»»
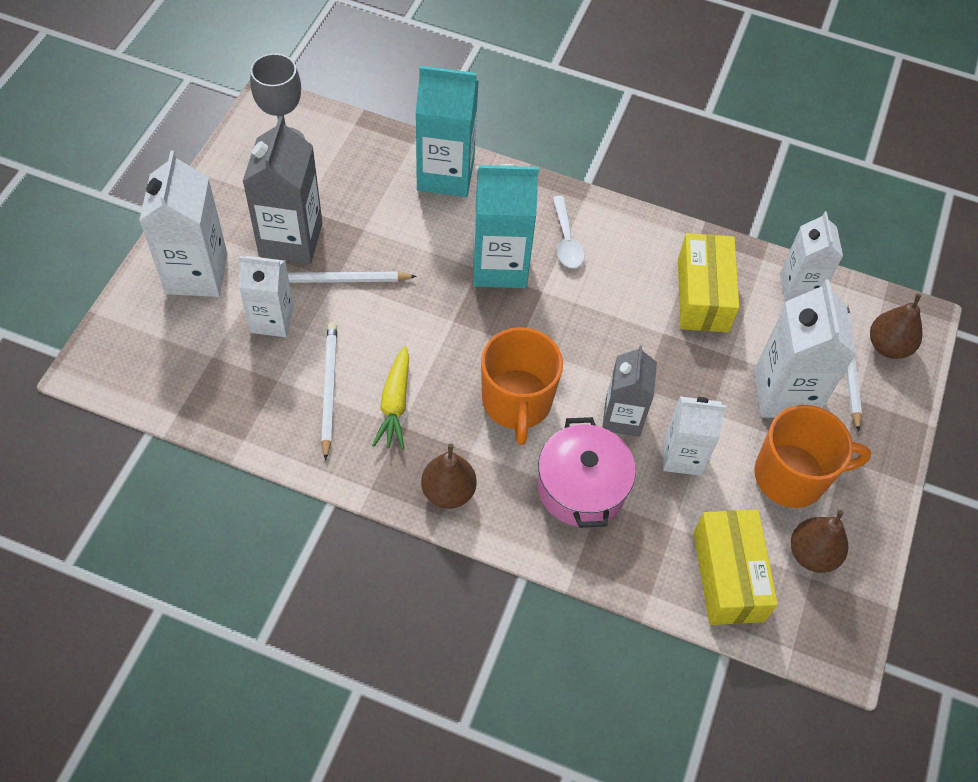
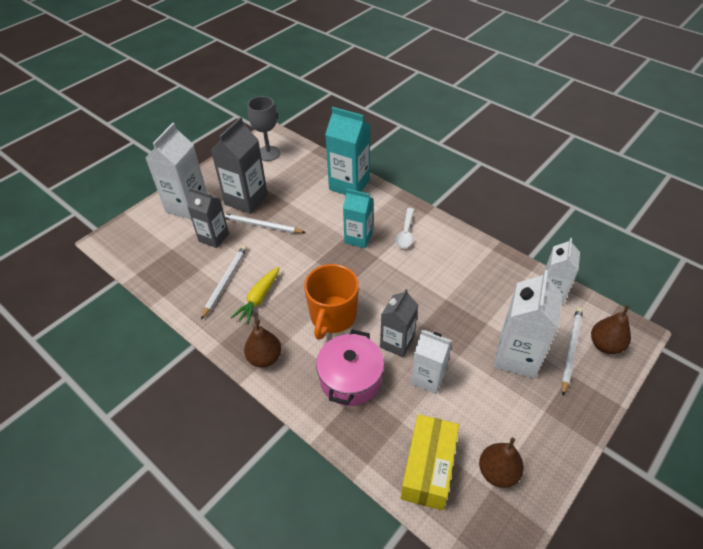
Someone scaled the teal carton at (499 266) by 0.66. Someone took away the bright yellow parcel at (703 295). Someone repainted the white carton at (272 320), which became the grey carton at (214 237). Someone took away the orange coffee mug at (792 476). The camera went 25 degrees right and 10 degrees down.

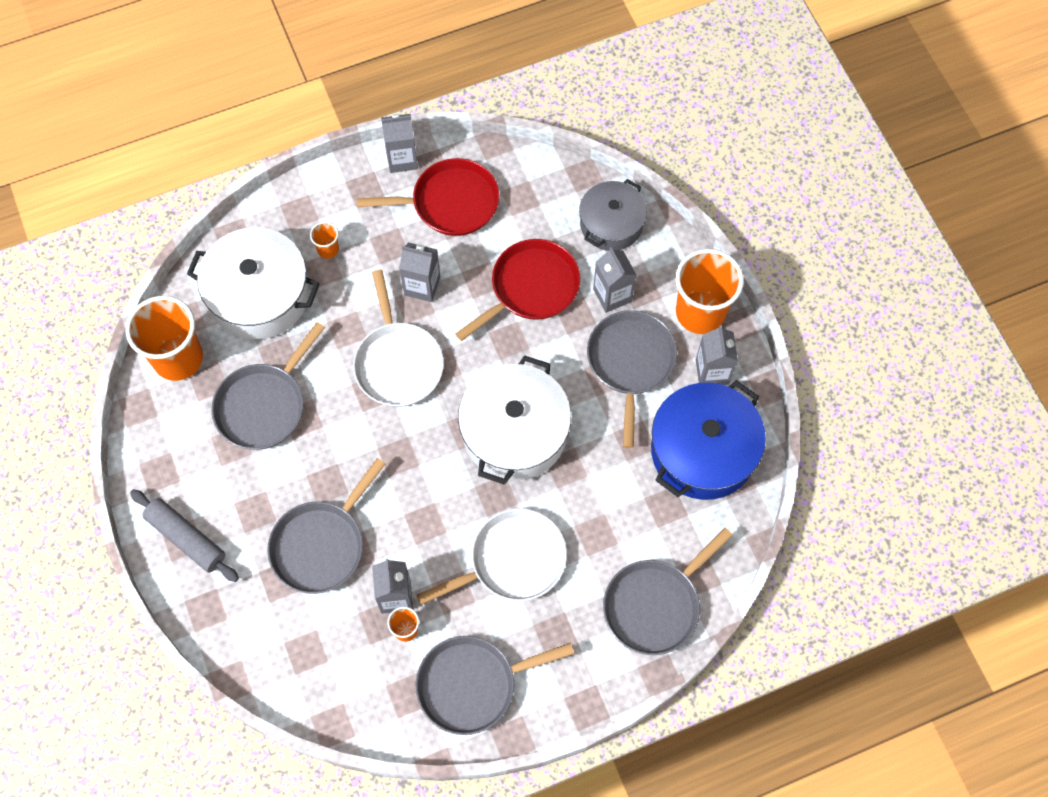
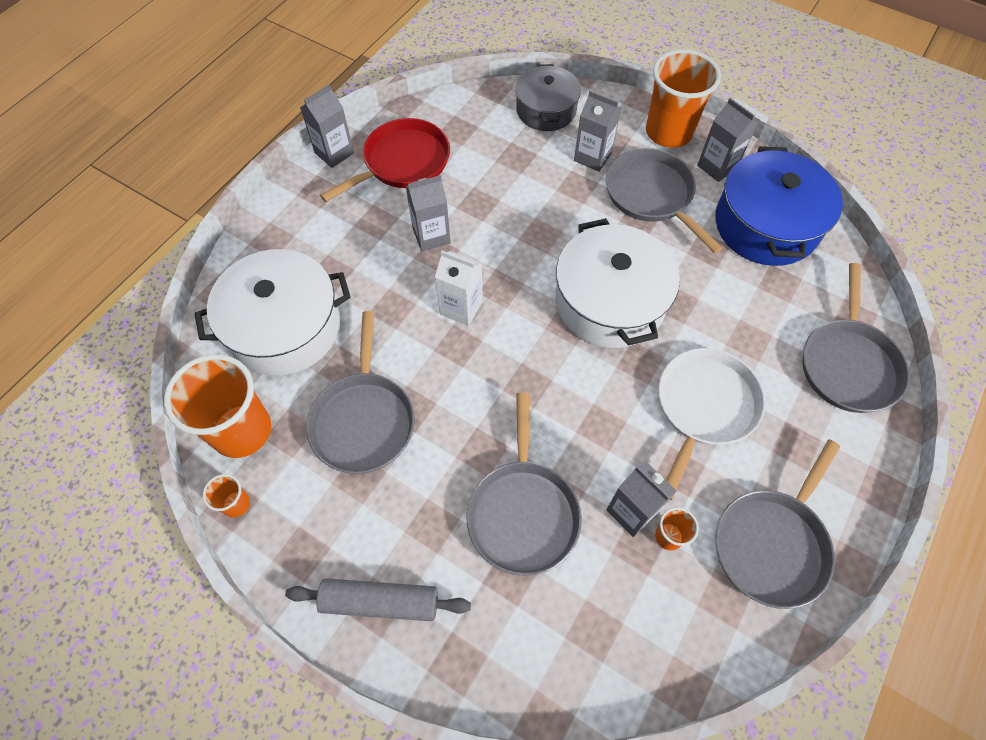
Someone carried the orange cup from (328 249) to (236 504). Someone took away the red frying pan at (531 288). Someone swapped the white frying pan at (398 363) for the white carton at (461 308). The camera went 35 degrees left and 5 degrees down.

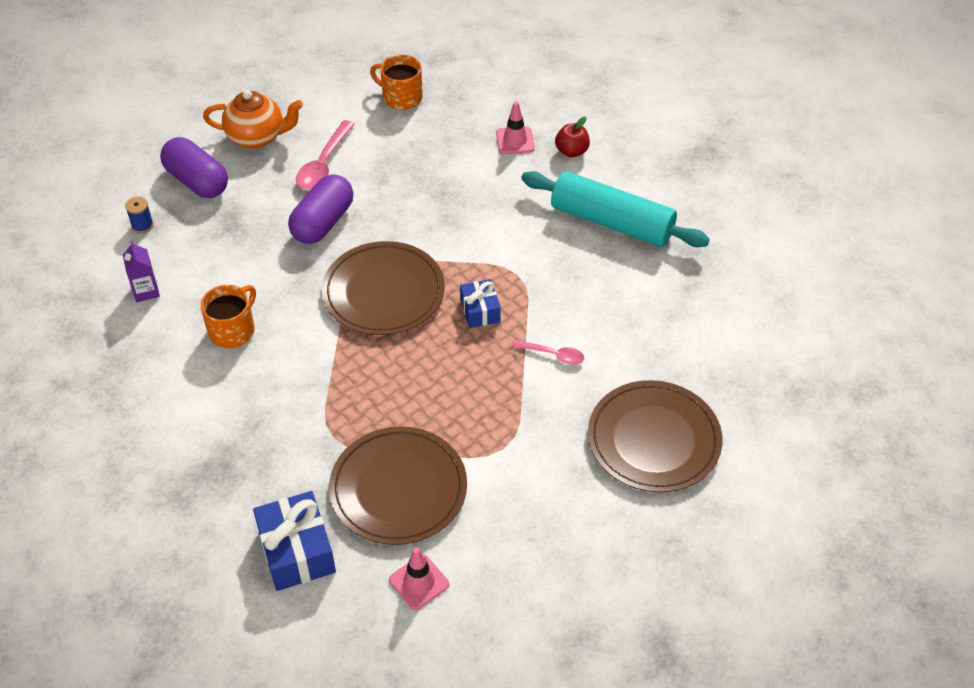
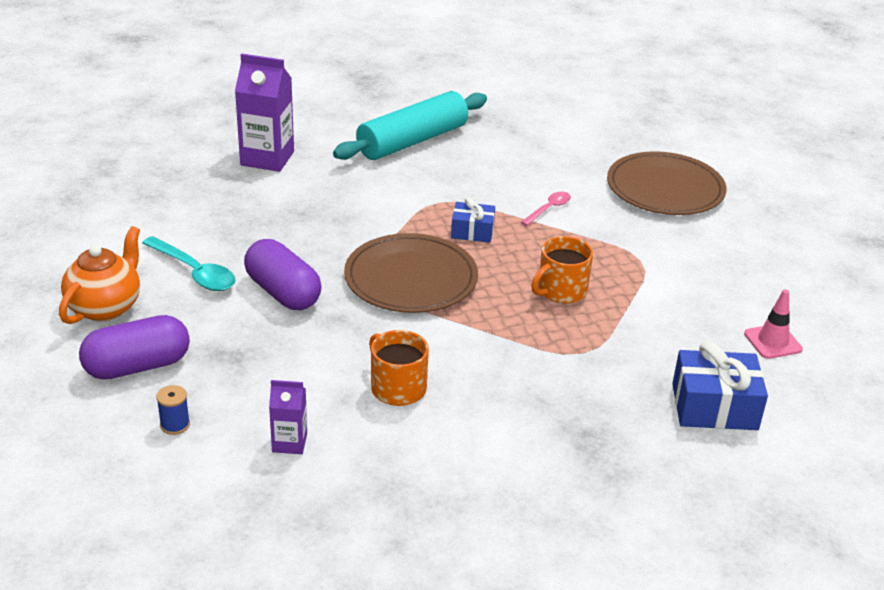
Someone carried the orange coffee mug from (401 97) to (561 290). Someone swapped the rose-pink safety cone at (515 141) for the royal purple carton at (267 158). Someone took away the red apple at (571 151). Someone repainted the rose-pink spoon at (324 164), which became the teal spoon at (194 272). Someone took away the dark brown plate at (398 488). The camera went 70 degrees left and 15 degrees down.

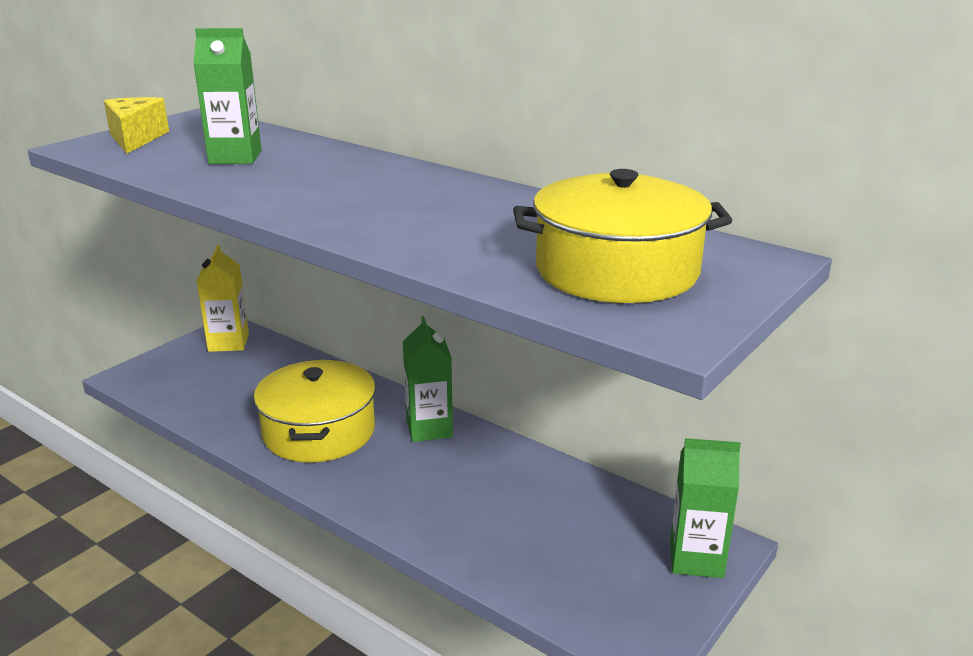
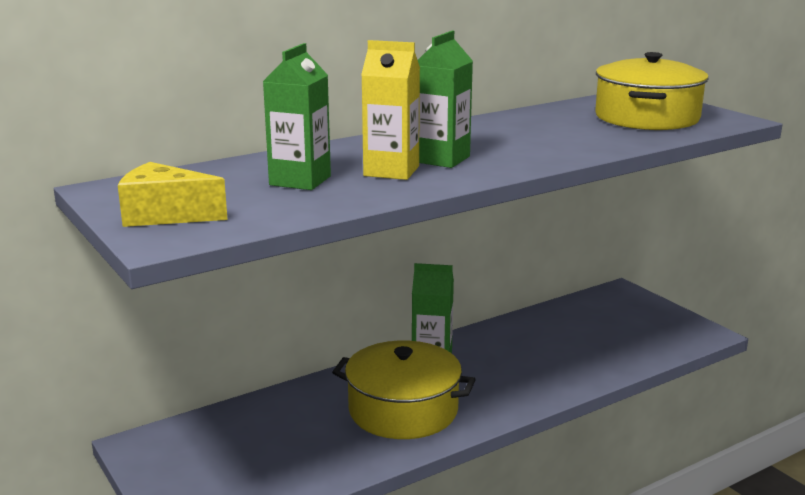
Someone carried the bright yellow carton from (228 343) to (391 171). Someone carried the emerald carton from (696 559) to (441 159). The camera went 70 degrees left and 5 degrees down.

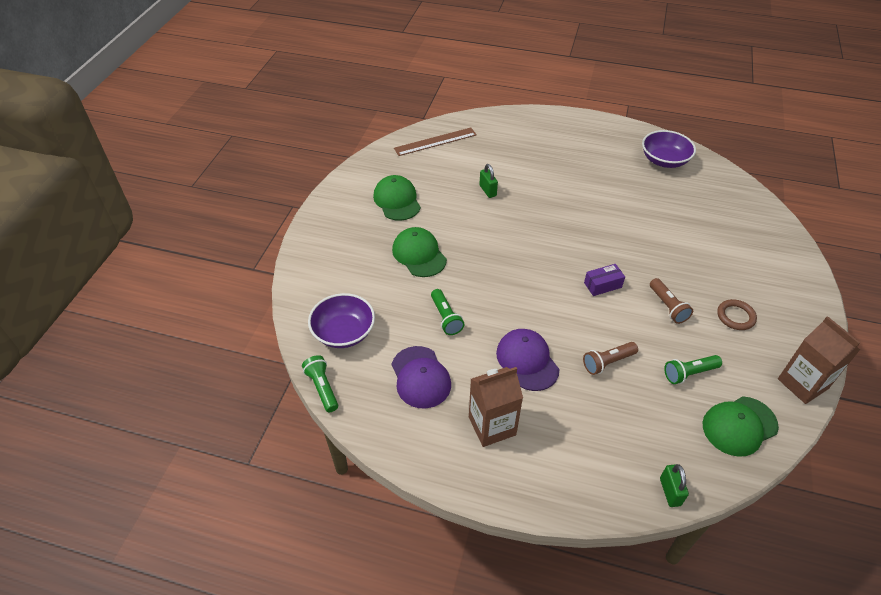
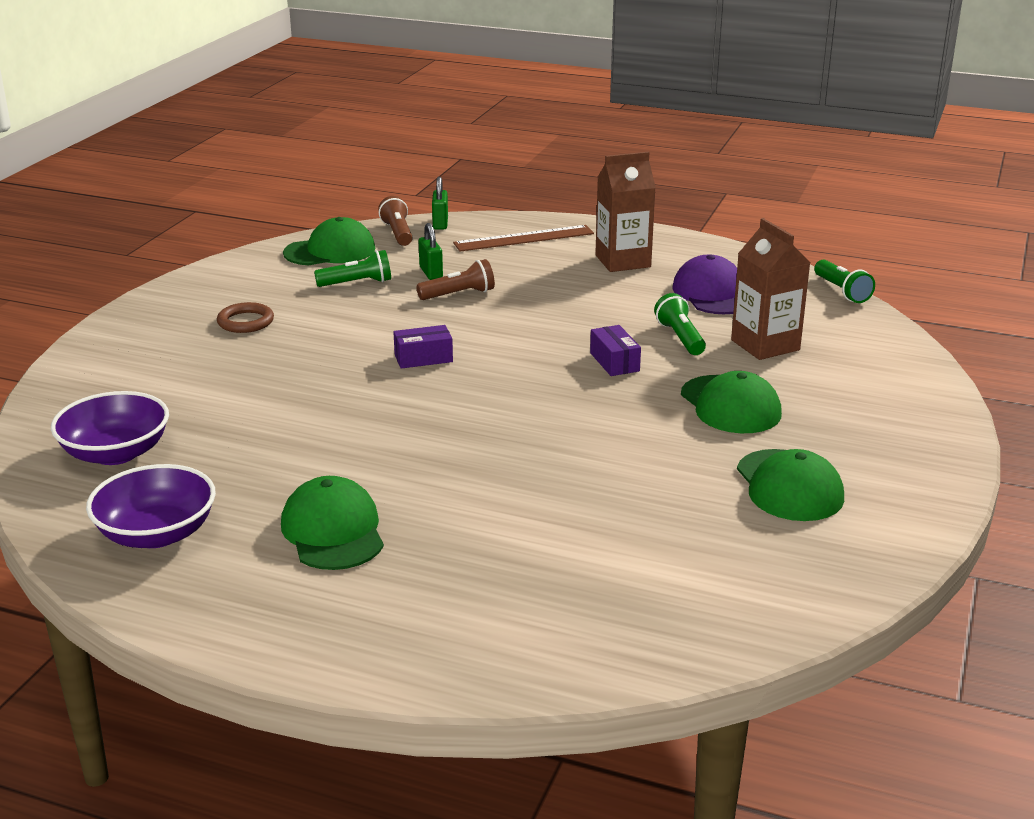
Someone carried the dark brown ruler from (435 141) to (524 238). Someone carried the emerald small lock from (487 191) to (431 273). Someone carried the dark brown pocket torch from (668 306) to (397 233). Someone carried the royal purple bowl from (344 332) to (116 453). Someone carried the dark brown carton from (802 384) to (765 345). Someone took away the royal purple peaked cap at (527 361). Someone put down the royal purple parcel at (614 362). Someone put down the emerald peaked cap at (333 531). The camera went 175 degrees left and 20 degrees down.

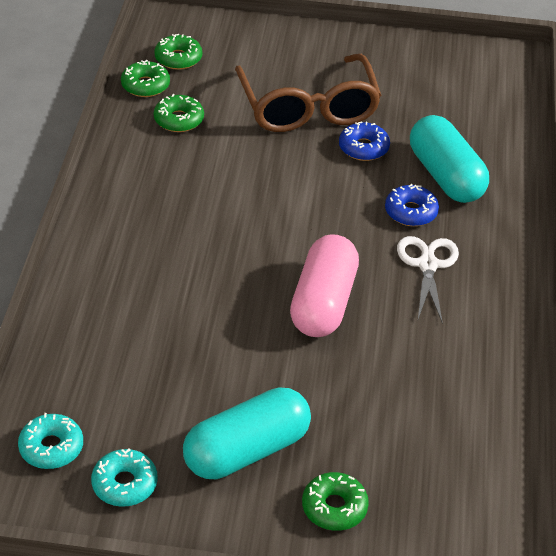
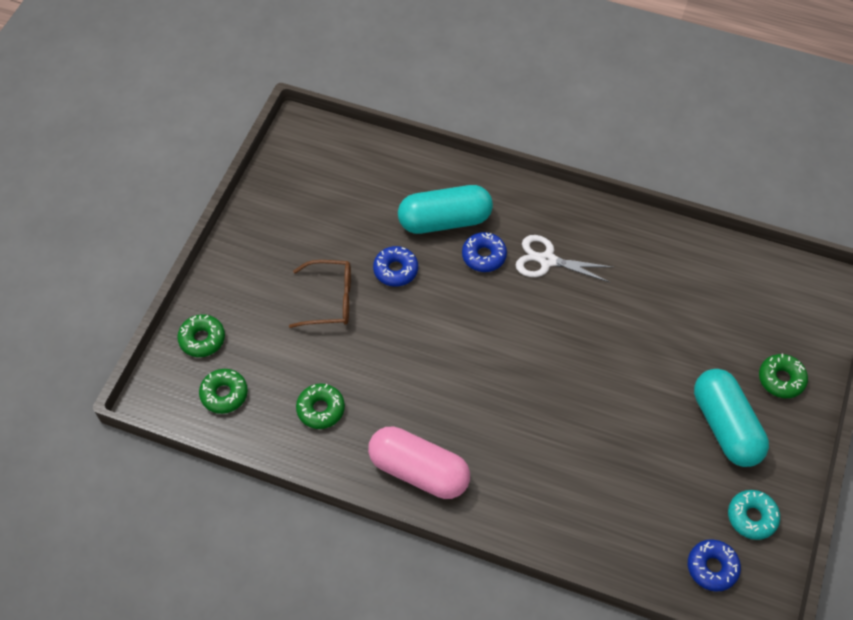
Someone scaled the dark brown spectacles at (308 108) by 0.59. Someone carried the emerald doughnut from (145 85) to (202 339). Someone carried the rose-pink capsule from (323 303) to (419 471). Someone repainted the teal doughnut at (51 448), which became the cobalt doughnut at (712 567). The camera went 75 degrees left and 15 degrees up.

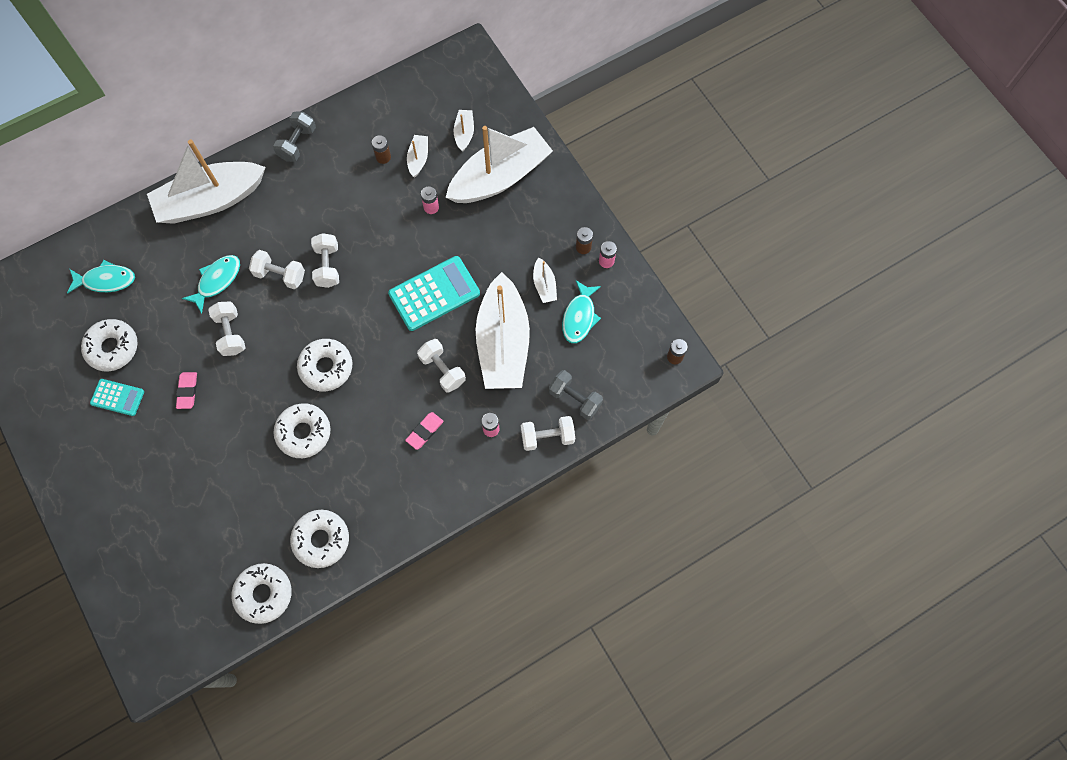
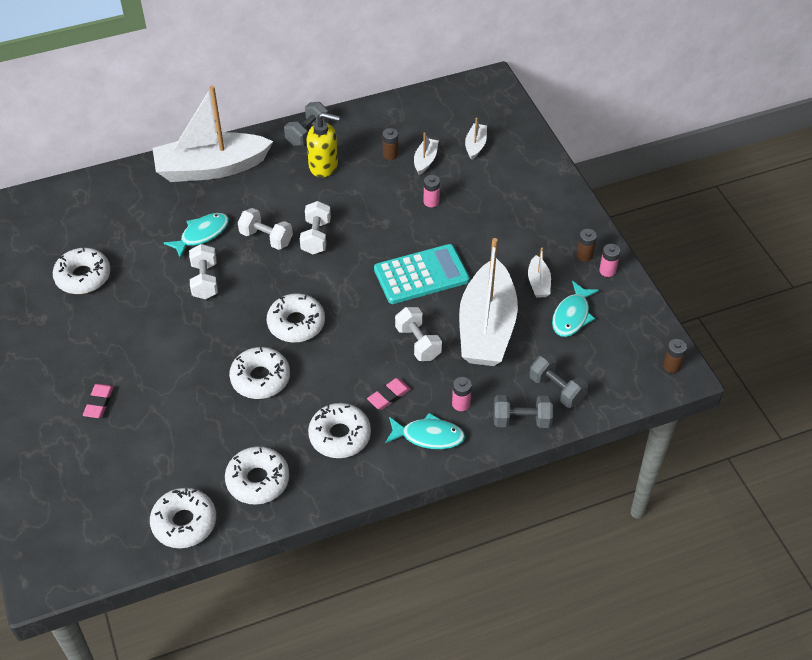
Someone took away the white toy boat at (500 177). Someone carried the teal toy fish from (106 280) to (428 436). Someone carried the rose-pink pencil eraser from (187 391) to (99 403). Someone took away the teal adding machine at (117 397). Someone repainted the white free weight at (547 437), which became the grey free weight at (521 420). Someone put down the bright yellow soap dispenser at (324 166). Someone put down the white doughnut at (340 436). The camera went 10 degrees right and 20 degrees down.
««
▶ EXERCISE OBJECTIVE
Skip the pictures, then retype every line above exactly.

▶ RESULT
Someone scaled the teal carton at (499 266) by 0.66. Someone took away the bright yellow parcel at (703 295). Someone repainted the white carton at (272 320), which became the grey carton at (214 237). Someone took away the orange coffee mug at (792 476). The camera went 25 degrees right and 10 degrees down.

Someone carried the orange cup from (328 249) to (236 504). Someone took away the red frying pan at (531 288). Someone swapped the white frying pan at (398 363) for the white carton at (461 308). The camera went 35 degrees left and 5 degrees down.

Someone carried the orange coffee mug from (401 97) to (561 290). Someone swapped the rose-pink safety cone at (515 141) for the royal purple carton at (267 158). Someone took away the red apple at (571 151). Someone repainted the rose-pink spoon at (324 164), which became the teal spoon at (194 272). Someone took away the dark brown plate at (398 488). The camera went 70 degrees left and 15 degrees down.

Someone carried the bright yellow carton from (228 343) to (391 171). Someone carried the emerald carton from (696 559) to (441 159). The camera went 70 degrees left and 5 degrees down.

Someone carried the dark brown ruler from (435 141) to (524 238). Someone carried the emerald small lock from (487 191) to (431 273). Someone carried the dark brown pocket torch from (668 306) to (397 233). Someone carried the royal purple bowl from (344 332) to (116 453). Someone carried the dark brown carton from (802 384) to (765 345). Someone took away the royal purple peaked cap at (527 361). Someone put down the royal purple parcel at (614 362). Someone put down the emerald peaked cap at (333 531). The camera went 175 degrees left and 20 degrees down.

Someone scaled the dark brown spectacles at (308 108) by 0.59. Someone carried the emerald doughnut from (145 85) to (202 339). Someone carried the rose-pink capsule from (323 303) to (419 471). Someone repainted the teal doughnut at (51 448), which became the cobalt doughnut at (712 567). The camera went 75 degrees left and 15 degrees up.

Someone took away the white toy boat at (500 177). Someone carried the teal toy fish from (106 280) to (428 436). Someone carried the rose-pink pencil eraser from (187 391) to (99 403). Someone took away the teal adding machine at (117 397). Someone repainted the white free weight at (547 437), which became the grey free weight at (521 420). Someone put down the bright yellow soap dispenser at (324 166). Someone put down the white doughnut at (340 436). The camera went 10 degrees right and 20 degrees down.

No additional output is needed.